-- Start of SUPPLIED DATA --

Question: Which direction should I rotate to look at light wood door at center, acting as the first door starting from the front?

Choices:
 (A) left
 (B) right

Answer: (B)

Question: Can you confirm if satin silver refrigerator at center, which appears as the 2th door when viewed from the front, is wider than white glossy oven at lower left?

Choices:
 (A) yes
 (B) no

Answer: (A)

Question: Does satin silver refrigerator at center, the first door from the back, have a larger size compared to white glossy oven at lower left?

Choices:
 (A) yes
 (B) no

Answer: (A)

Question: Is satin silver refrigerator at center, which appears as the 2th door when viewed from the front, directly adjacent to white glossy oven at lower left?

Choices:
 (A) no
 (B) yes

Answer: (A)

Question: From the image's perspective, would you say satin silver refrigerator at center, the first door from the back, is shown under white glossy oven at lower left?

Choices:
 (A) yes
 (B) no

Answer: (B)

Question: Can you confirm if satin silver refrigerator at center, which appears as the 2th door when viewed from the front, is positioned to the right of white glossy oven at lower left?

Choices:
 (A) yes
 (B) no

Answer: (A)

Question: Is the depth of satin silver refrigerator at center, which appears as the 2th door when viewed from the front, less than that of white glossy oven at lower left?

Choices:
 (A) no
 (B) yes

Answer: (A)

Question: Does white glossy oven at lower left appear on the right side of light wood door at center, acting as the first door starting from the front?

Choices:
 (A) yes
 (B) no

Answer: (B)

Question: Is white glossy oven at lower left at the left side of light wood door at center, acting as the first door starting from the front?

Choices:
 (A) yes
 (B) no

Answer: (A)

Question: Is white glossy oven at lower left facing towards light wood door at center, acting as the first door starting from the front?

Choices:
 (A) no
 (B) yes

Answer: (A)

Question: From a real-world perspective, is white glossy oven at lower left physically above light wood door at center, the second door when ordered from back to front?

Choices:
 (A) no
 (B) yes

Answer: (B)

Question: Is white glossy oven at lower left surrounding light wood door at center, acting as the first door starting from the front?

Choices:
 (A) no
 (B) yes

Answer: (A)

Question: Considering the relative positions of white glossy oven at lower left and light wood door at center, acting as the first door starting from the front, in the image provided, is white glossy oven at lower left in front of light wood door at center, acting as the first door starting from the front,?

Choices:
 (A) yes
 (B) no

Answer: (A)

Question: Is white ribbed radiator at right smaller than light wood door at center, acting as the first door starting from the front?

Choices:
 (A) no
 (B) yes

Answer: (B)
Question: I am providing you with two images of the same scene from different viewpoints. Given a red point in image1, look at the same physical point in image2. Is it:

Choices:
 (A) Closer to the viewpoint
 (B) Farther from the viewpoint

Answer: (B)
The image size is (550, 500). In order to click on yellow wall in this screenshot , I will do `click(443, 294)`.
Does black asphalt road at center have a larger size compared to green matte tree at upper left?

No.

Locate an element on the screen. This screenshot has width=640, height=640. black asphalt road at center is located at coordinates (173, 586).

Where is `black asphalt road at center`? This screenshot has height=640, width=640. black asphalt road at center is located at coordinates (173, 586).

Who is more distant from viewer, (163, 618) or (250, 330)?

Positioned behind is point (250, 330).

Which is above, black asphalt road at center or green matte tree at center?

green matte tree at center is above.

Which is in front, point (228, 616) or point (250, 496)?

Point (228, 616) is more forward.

-- End of SUPPLIED DATA --

Copy every row above word for word, from the first line to the last.

Question: Which direction should I rotate to look at light wood door at center, acting as the first door starting from the front?

Choices:
 (A) left
 (B) right

Answer: (B)

Question: Can you confirm if satin silver refrigerator at center, which appears as the 2th door when viewed from the front, is wider than white glossy oven at lower left?

Choices:
 (A) yes
 (B) no

Answer: (A)

Question: Does satin silver refrigerator at center, the first door from the back, have a larger size compared to white glossy oven at lower left?

Choices:
 (A) yes
 (B) no

Answer: (A)

Question: Is satin silver refrigerator at center, which appears as the 2th door when viewed from the front, directly adjacent to white glossy oven at lower left?

Choices:
 (A) no
 (B) yes

Answer: (A)

Question: From the image's perspective, would you say satin silver refrigerator at center, the first door from the back, is shown under white glossy oven at lower left?

Choices:
 (A) yes
 (B) no

Answer: (B)

Question: Can you confirm if satin silver refrigerator at center, which appears as the 2th door when viewed from the front, is positioned to the right of white glossy oven at lower left?

Choices:
 (A) yes
 (B) no

Answer: (A)

Question: Is the depth of satin silver refrigerator at center, which appears as the 2th door when viewed from the front, less than that of white glossy oven at lower left?

Choices:
 (A) no
 (B) yes

Answer: (A)

Question: Does white glossy oven at lower left appear on the right side of light wood door at center, acting as the first door starting from the front?

Choices:
 (A) yes
 (B) no

Answer: (B)

Question: Is white glossy oven at lower left at the left side of light wood door at center, acting as the first door starting from the front?

Choices:
 (A) yes
 (B) no

Answer: (A)

Question: Is white glossy oven at lower left facing towards light wood door at center, acting as the first door starting from the front?

Choices:
 (A) no
 (B) yes

Answer: (A)

Question: From a real-world perspective, is white glossy oven at lower left physically above light wood door at center, the second door when ordered from back to front?

Choices:
 (A) no
 (B) yes

Answer: (B)

Question: Is white glossy oven at lower left surrounding light wood door at center, acting as the first door starting from the front?

Choices:
 (A) no
 (B) yes

Answer: (A)

Question: Considering the relative positions of white glossy oven at lower left and light wood door at center, acting as the first door starting from the front, in the image provided, is white glossy oven at lower left in front of light wood door at center, acting as the first door starting from the front,?

Choices:
 (A) yes
 (B) no

Answer: (A)

Question: Is white ribbed radiator at right smaller than light wood door at center, acting as the first door starting from the front?

Choices:
 (A) no
 (B) yes

Answer: (B)
Question: I am providing you with two images of the same scene from different viewpoints. Given a red point in image1, look at the same physical point in image2. Is it:

Choices:
 (A) Closer to the viewpoint
 (B) Farther from the viewpoint

Answer: (B)
The image size is (550, 500). In order to click on yellow wall in this screenshot , I will do `click(443, 294)`.
Does black asphalt road at center have a larger size compared to green matte tree at upper left?

No.

Locate an element on the screen. This screenshot has width=640, height=640. black asphalt road at center is located at coordinates (173, 586).

Where is `black asphalt road at center`? This screenshot has height=640, width=640. black asphalt road at center is located at coordinates (173, 586).

Who is more distant from viewer, (163, 618) or (250, 330)?

Positioned behind is point (250, 330).

Which is above, black asphalt road at center or green matte tree at center?

green matte tree at center is above.

Which is in front, point (228, 616) or point (250, 496)?

Point (228, 616) is more forward.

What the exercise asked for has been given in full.